# Data supplied

┄┄┄┄┄┄┄┄┄┄┄┄┄┄┄┄┄┄┄┄

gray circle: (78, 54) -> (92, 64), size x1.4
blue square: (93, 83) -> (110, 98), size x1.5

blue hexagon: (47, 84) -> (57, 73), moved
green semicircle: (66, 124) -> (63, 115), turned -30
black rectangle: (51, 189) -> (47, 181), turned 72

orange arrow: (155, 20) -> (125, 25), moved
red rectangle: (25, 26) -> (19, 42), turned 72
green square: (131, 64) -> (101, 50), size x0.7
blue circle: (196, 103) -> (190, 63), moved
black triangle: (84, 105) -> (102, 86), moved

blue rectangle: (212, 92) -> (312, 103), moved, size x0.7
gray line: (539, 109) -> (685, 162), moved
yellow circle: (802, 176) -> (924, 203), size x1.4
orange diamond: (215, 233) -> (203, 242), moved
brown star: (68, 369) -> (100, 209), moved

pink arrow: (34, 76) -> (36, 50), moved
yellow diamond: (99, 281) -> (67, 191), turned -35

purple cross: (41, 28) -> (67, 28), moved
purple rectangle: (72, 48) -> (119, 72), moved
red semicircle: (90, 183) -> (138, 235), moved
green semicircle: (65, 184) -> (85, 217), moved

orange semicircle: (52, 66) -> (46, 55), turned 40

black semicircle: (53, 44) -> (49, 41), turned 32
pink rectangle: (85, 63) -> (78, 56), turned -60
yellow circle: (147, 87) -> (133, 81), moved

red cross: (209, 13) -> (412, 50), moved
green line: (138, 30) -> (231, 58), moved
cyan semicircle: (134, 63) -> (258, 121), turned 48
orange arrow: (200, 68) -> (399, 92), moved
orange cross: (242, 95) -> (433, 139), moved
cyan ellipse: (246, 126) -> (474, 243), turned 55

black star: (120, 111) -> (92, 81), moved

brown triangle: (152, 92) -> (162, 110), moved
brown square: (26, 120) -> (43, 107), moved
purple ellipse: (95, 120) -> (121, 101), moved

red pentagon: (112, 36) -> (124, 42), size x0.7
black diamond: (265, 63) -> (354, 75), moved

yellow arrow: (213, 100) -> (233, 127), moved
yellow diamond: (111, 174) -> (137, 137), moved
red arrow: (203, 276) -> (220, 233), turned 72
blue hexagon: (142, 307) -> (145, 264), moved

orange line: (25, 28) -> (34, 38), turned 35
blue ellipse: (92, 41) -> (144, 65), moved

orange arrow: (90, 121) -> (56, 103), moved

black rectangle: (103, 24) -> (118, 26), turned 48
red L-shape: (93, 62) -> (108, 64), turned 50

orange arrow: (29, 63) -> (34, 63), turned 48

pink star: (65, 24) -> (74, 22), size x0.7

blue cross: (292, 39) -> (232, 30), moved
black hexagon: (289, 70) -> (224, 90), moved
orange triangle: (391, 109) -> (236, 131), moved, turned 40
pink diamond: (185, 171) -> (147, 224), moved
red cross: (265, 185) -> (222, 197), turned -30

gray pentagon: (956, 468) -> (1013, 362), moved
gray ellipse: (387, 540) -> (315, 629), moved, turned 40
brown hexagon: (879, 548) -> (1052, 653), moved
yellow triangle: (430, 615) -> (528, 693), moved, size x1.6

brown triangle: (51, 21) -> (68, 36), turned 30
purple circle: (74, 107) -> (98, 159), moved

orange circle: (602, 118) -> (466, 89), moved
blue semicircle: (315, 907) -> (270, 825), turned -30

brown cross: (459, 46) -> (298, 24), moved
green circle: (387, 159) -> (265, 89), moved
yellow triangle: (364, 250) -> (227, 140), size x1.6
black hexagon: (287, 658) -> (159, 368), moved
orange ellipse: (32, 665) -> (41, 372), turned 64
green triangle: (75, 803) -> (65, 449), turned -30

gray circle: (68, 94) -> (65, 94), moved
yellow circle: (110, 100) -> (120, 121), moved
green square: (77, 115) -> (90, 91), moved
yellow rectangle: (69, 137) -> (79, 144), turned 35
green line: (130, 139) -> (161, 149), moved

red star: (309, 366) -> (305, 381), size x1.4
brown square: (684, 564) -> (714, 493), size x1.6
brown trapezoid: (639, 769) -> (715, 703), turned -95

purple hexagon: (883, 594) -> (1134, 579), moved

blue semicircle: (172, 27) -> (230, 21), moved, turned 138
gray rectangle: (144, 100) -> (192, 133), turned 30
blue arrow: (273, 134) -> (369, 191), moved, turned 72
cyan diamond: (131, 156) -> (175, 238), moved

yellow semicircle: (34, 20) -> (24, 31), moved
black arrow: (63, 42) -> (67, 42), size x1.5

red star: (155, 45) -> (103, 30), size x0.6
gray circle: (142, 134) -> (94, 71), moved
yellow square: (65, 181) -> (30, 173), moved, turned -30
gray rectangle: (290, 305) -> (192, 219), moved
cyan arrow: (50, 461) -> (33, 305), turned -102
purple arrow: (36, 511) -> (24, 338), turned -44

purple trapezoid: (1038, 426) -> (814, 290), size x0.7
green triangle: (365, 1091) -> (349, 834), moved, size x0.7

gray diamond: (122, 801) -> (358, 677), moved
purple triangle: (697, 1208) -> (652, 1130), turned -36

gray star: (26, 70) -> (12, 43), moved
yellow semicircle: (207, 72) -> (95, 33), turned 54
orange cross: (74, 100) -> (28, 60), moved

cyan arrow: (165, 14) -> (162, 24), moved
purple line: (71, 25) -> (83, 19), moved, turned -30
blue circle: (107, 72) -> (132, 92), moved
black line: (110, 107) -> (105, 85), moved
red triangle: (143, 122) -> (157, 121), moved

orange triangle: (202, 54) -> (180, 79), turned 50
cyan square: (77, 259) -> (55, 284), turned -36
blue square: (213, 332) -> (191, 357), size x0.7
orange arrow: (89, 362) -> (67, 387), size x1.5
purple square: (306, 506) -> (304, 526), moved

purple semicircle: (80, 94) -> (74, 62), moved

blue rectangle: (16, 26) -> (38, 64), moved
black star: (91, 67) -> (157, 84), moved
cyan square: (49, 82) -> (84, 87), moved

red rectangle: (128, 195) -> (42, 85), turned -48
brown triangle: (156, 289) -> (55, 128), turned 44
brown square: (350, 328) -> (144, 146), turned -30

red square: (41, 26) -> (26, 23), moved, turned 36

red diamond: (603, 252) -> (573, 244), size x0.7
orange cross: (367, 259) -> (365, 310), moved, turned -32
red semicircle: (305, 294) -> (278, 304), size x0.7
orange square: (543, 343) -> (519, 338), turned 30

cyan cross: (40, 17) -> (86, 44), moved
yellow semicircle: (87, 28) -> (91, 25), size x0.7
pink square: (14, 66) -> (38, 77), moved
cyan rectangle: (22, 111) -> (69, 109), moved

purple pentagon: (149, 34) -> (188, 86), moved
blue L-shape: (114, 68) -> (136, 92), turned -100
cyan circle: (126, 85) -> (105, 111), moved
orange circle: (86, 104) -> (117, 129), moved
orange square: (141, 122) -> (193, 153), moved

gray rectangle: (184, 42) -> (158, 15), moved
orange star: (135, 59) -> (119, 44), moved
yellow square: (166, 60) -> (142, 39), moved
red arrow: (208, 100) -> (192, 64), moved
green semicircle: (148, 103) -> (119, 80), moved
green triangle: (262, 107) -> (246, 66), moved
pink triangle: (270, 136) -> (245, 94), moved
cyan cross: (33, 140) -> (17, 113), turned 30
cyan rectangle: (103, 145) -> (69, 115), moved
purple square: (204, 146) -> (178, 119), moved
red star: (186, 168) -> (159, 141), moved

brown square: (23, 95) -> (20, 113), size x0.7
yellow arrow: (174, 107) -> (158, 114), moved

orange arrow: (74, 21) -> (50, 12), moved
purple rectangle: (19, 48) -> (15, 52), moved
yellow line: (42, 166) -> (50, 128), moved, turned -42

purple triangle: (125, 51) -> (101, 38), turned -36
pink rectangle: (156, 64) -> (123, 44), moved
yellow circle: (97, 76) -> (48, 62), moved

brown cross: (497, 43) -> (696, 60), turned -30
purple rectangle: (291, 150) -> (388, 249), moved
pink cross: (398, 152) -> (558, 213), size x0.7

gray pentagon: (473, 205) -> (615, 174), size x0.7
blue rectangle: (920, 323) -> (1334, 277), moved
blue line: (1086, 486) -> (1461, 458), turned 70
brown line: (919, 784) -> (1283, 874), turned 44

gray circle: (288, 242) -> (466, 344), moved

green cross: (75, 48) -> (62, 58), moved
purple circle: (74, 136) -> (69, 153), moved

┄┄┄┄┄┄┄┄┄┄┄┄┄┄┄┄┄┄┄┄

# What is required
Starting with the line that contains "purple rectangle: (19, 48) -> (15, 52), moved", print every line through the end of the entries above exactly as written, both boundary lines included, and nothing else.

# Worked solution
purple rectangle: (19, 48) -> (15, 52), moved
yellow line: (42, 166) -> (50, 128), moved, turned -42

purple triangle: (125, 51) -> (101, 38), turned -36
pink rectangle: (156, 64) -> (123, 44), moved
yellow circle: (97, 76) -> (48, 62), moved

brown cross: (497, 43) -> (696, 60), turned -30
purple rectangle: (291, 150) -> (388, 249), moved
pink cross: (398, 152) -> (558, 213), size x0.7

gray pentagon: (473, 205) -> (615, 174), size x0.7
blue rectangle: (920, 323) -> (1334, 277), moved
blue line: (1086, 486) -> (1461, 458), turned 70
brown line: (919, 784) -> (1283, 874), turned 44

gray circle: (288, 242) -> (466, 344), moved

green cross: (75, 48) -> (62, 58), moved
purple circle: (74, 136) -> (69, 153), moved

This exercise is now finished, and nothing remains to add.